Your answer must be an exact copy of every record below.

== == ==

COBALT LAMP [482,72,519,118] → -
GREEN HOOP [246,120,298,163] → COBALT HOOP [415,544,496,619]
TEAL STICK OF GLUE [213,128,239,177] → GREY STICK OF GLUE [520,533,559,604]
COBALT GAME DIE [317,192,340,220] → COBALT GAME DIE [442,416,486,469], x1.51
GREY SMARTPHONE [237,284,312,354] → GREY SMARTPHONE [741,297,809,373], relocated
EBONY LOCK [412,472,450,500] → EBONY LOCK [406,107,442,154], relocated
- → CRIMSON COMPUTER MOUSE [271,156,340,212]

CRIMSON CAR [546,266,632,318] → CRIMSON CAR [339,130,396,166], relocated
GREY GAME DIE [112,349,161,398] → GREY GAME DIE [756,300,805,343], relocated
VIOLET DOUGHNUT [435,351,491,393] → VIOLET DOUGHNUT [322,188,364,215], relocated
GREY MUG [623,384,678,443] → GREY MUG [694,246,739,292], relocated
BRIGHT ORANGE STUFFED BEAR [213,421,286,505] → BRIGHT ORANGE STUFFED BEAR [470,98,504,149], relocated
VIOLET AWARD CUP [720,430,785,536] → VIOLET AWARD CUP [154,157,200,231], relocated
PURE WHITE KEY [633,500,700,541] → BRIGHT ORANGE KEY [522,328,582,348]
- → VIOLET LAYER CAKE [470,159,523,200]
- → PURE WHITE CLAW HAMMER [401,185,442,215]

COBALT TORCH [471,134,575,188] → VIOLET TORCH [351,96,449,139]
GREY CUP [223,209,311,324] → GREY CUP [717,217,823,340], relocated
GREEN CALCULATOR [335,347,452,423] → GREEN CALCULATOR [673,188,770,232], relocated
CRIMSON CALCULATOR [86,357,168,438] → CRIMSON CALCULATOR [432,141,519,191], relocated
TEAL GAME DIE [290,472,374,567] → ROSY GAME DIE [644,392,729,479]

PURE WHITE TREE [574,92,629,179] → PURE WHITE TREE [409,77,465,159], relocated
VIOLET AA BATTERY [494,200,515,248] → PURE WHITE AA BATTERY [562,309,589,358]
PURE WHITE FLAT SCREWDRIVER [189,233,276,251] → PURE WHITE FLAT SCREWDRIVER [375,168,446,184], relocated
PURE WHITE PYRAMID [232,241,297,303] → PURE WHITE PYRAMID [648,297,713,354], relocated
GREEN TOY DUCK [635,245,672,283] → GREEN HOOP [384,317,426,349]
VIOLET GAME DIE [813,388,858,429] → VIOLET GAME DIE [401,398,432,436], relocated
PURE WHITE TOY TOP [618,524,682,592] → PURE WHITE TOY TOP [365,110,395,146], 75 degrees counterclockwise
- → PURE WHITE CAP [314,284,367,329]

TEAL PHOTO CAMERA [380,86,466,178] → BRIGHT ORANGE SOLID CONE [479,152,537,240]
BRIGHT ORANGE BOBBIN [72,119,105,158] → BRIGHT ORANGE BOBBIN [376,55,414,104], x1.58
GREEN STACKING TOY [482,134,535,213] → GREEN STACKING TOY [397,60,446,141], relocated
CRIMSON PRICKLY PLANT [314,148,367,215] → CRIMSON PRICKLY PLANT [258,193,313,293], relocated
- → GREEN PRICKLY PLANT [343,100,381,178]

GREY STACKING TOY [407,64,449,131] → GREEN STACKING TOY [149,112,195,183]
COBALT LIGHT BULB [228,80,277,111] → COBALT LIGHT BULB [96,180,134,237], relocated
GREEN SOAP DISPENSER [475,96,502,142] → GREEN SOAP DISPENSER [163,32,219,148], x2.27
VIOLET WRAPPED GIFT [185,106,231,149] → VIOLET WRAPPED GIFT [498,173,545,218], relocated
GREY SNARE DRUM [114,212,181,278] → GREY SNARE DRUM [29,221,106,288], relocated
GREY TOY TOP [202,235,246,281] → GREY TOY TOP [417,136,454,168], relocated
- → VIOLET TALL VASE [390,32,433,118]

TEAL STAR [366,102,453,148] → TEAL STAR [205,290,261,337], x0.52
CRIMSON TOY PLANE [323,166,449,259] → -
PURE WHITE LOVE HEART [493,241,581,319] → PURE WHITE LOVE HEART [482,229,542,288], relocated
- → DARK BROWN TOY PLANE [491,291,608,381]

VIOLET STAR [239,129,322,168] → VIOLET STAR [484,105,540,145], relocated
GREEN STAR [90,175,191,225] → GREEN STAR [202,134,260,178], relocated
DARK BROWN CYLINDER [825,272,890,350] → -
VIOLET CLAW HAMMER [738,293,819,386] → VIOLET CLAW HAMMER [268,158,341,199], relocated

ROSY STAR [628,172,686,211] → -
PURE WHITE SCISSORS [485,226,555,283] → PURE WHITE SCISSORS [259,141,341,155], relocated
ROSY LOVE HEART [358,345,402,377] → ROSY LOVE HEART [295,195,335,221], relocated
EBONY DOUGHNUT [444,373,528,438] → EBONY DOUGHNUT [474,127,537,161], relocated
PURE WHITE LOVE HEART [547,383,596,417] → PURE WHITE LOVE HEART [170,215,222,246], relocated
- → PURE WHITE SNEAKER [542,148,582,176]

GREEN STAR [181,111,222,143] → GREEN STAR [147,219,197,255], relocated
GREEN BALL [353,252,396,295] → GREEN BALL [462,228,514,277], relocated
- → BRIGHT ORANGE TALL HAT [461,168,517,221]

== == ==

> _WRITTEN SOLUTION_
COBALT LAMP [482,72,519,118] → -
GREEN HOOP [246,120,298,163] → COBALT HOOP [415,544,496,619]
TEAL STICK OF GLUE [213,128,239,177] → GREY STICK OF GLUE [520,533,559,604]
COBALT GAME DIE [317,192,340,220] → COBALT GAME DIE [442,416,486,469], x1.51
GREY SMARTPHONE [237,284,312,354] → GREY SMARTPHONE [741,297,809,373], relocated
EBONY LOCK [412,472,450,500] → EBONY LOCK [406,107,442,154], relocated
- → CRIMSON COMPUTER MOUSE [271,156,340,212]

CRIMSON CAR [546,266,632,318] → CRIMSON CAR [339,130,396,166], relocated
GREY GAME DIE [112,349,161,398] → GREY GAME DIE [756,300,805,343], relocated
VIOLET DOUGHNUT [435,351,491,393] → VIOLET DOUGHNUT [322,188,364,215], relocated
GREY MUG [623,384,678,443] → GREY MUG [694,246,739,292], relocated
BRIGHT ORANGE STUFFED BEAR [213,421,286,505] → BRIGHT ORANGE STUFFED BEAR [470,98,504,149], relocated
VIOLET AWARD CUP [720,430,785,536] → VIOLET AWARD CUP [154,157,200,231], relocated
PURE WHITE KEY [633,500,700,541] → BRIGHT ORANGE KEY [522,328,582,348]
- → VIOLET LAYER CAKE [470,159,523,200]
- → PURE WHITE CLAW HAMMER [401,185,442,215]

COBALT TORCH [471,134,575,188] → VIOLET TORCH [351,96,449,139]
GREY CUP [223,209,311,324] → GREY CUP [717,217,823,340], relocated
GREEN CALCULATOR [335,347,452,423] → GREEN CALCULATOR [673,188,770,232], relocated
CRIMSON CALCULATOR [86,357,168,438] → CRIMSON CALCULATOR [432,141,519,191], relocated
TEAL GAME DIE [290,472,374,567] → ROSY GAME DIE [644,392,729,479]

PURE WHITE TREE [574,92,629,179] → PURE WHITE TREE [409,77,465,159], relocated
VIOLET AA BATTERY [494,200,515,248] → PURE WHITE AA BATTERY [562,309,589,358]
PURE WHITE FLAT SCREWDRIVER [189,233,276,251] → PURE WHITE FLAT SCREWDRIVER [375,168,446,184], relocated
PURE WHITE PYRAMID [232,241,297,303] → PURE WHITE PYRAMID [648,297,713,354], relocated
GREEN TOY DUCK [635,245,672,283] → GREEN HOOP [384,317,426,349]
VIOLET GAME DIE [813,388,858,429] → VIOLET GAME DIE [401,398,432,436], relocated
PURE WHITE TOY TOP [618,524,682,592] → PURE WHITE TOY TOP [365,110,395,146], 75 degrees counterclockwise
- → PURE WHITE CAP [314,284,367,329]

TEAL PHOTO CAMERA [380,86,466,178] → BRIGHT ORANGE SOLID CONE [479,152,537,240]
BRIGHT ORANGE BOBBIN [72,119,105,158] → BRIGHT ORANGE BOBBIN [376,55,414,104], x1.58
GREEN STACKING TOY [482,134,535,213] → GREEN STACKING TOY [397,60,446,141], relocated
CRIMSON PRICKLY PLANT [314,148,367,215] → CRIMSON PRICKLY PLANT [258,193,313,293], relocated
- → GREEN PRICKLY PLANT [343,100,381,178]

GREY STACKING TOY [407,64,449,131] → GREEN STACKING TOY [149,112,195,183]
COBALT LIGHT BULB [228,80,277,111] → COBALT LIGHT BULB [96,180,134,237], relocated
GREEN SOAP DISPENSER [475,96,502,142] → GREEN SOAP DISPENSER [163,32,219,148], x2.27
VIOLET WRAPPED GIFT [185,106,231,149] → VIOLET WRAPPED GIFT [498,173,545,218], relocated
GREY SNARE DRUM [114,212,181,278] → GREY SNARE DRUM [29,221,106,288], relocated
GREY TOY TOP [202,235,246,281] → GREY TOY TOP [417,136,454,168], relocated
- → VIOLET TALL VASE [390,32,433,118]

TEAL STAR [366,102,453,148] → TEAL STAR [205,290,261,337], x0.52
CRIMSON TOY PLANE [323,166,449,259] → -
PURE WHITE LOVE HEART [493,241,581,319] → PURE WHITE LOVE HEART [482,229,542,288], relocated
- → DARK BROWN TOY PLANE [491,291,608,381]

VIOLET STAR [239,129,322,168] → VIOLET STAR [484,105,540,145], relocated
GREEN STAR [90,175,191,225] → GREEN STAR [202,134,260,178], relocated
DARK BROWN CYLINDER [825,272,890,350] → -
VIOLET CLAW HAMMER [738,293,819,386] → VIOLET CLAW HAMMER [268,158,341,199], relocated

ROSY STAR [628,172,686,211] → -
PURE WHITE SCISSORS [485,226,555,283] → PURE WHITE SCISSORS [259,141,341,155], relocated
ROSY LOVE HEART [358,345,402,377] → ROSY LOVE HEART [295,195,335,221], relocated
EBONY DOUGHNUT [444,373,528,438] → EBONY DOUGHNUT [474,127,537,161], relocated
PURE WHITE LOVE HEART [547,383,596,417] → PURE WHITE LOVE HEART [170,215,222,246], relocated
- → PURE WHITE SNEAKER [542,148,582,176]

GREEN STAR [181,111,222,143] → GREEN STAR [147,219,197,255], relocated
GREEN BALL [353,252,396,295] → GREEN BALL [462,228,514,277], relocated
- → BRIGHT ORANGE TALL HAT [461,168,517,221]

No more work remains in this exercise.